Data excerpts

Content starts

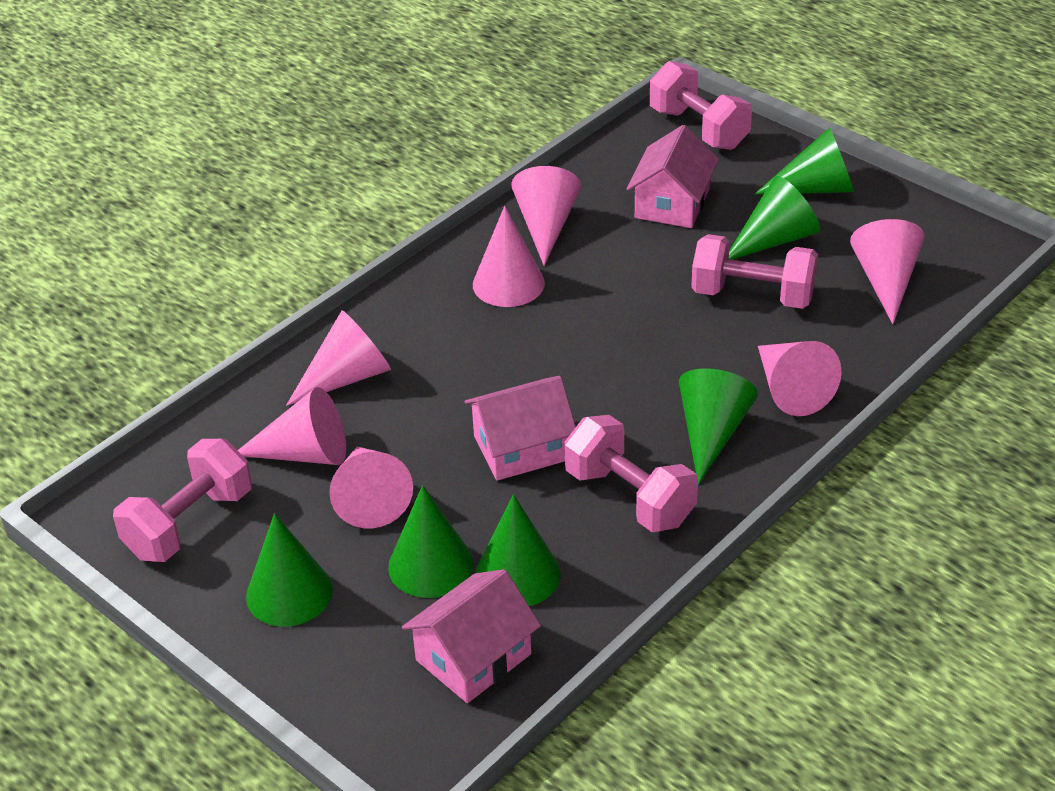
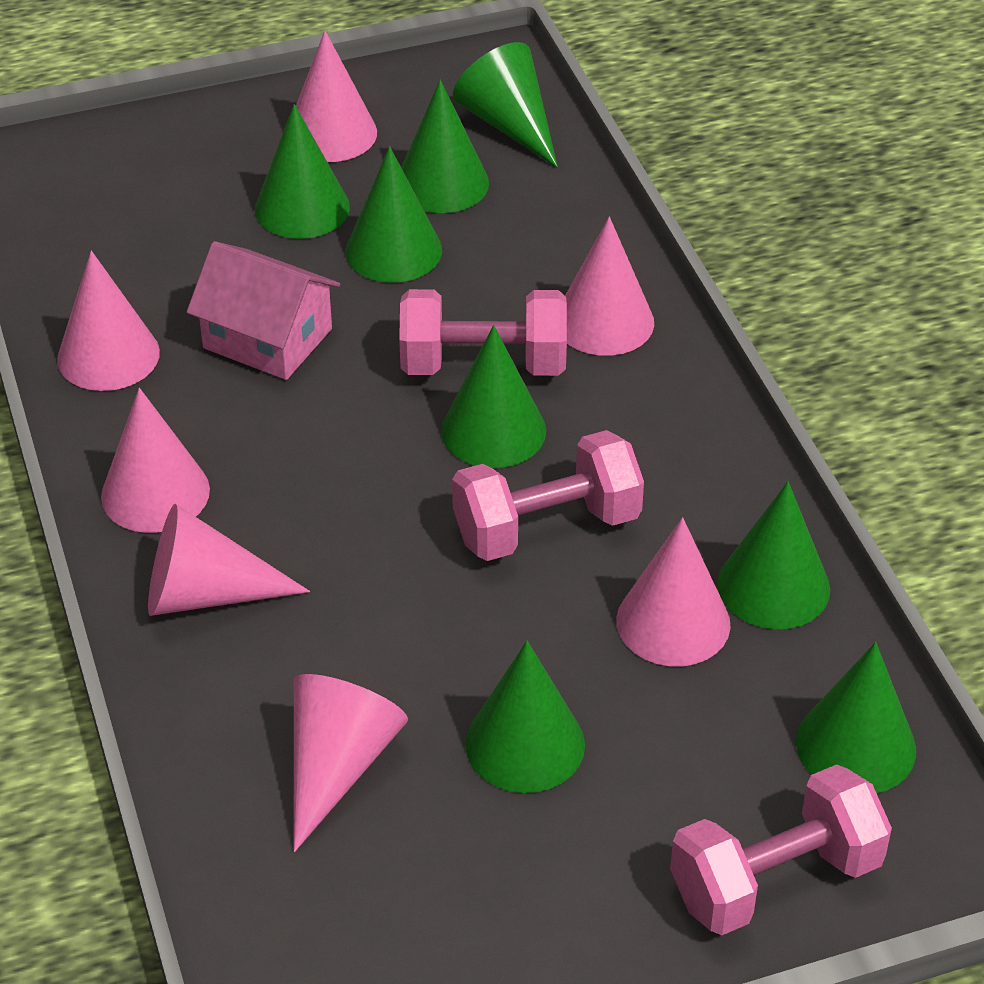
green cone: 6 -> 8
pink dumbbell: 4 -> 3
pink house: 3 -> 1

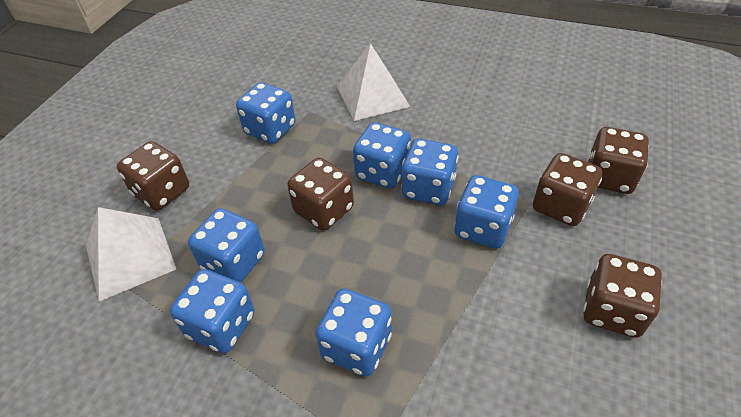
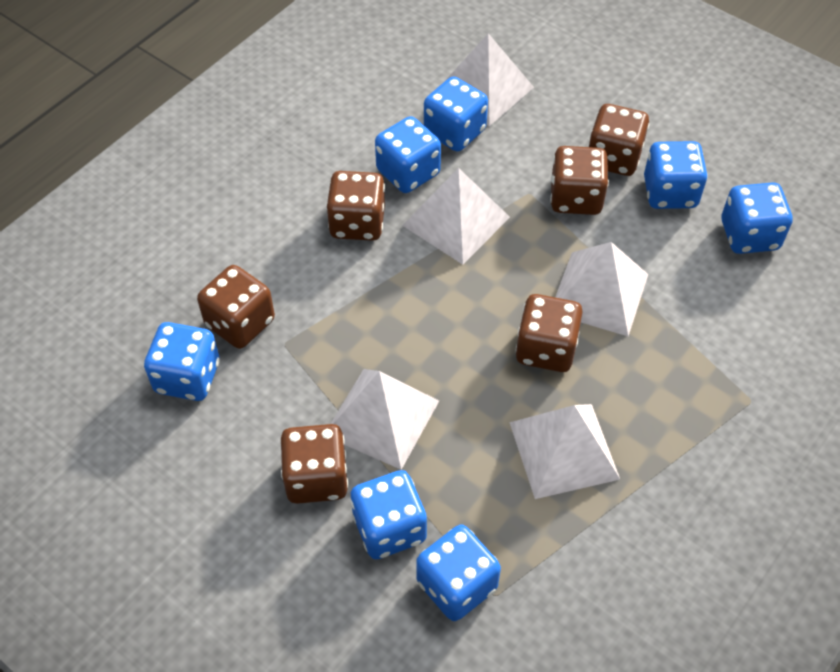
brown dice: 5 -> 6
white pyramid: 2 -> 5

Content ends

EXERCISE AIM —
From the line with "pink dumbbell: 4 -> 3" down to the last line of the records above, restate each line verbatim, passing over any picture.

RESULT BELOW —
pink dumbbell: 4 -> 3
pink house: 3 -> 1

brown dice: 5 -> 6
white pyramid: 2 -> 5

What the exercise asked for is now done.